**Task requirements**
Would you find each line in the entries below with the string "orange" and copy it?

**Data provided**
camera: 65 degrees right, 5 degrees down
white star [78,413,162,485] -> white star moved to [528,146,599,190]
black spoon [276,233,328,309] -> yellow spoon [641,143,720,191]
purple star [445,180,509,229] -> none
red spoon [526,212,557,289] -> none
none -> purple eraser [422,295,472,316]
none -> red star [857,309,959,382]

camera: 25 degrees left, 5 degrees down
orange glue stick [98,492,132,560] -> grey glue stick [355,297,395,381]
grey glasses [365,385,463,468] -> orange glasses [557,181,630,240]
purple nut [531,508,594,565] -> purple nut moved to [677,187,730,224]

---

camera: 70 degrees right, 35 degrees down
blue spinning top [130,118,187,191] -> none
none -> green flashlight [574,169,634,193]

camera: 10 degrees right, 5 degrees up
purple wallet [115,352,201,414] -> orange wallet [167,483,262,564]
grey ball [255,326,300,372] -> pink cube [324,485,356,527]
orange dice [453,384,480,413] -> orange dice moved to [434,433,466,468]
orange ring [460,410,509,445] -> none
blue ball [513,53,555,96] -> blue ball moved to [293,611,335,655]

**Task solution**
orange glue stick [98,492,132,560] -> grey glue stick [355,297,395,381]
grey glasses [365,385,463,468] -> orange glasses [557,181,630,240]
purple wallet [115,352,201,414] -> orange wallet [167,483,262,564]
orange dice [453,384,480,413] -> orange dice moved to [434,433,466,468]
orange ring [460,410,509,445] -> none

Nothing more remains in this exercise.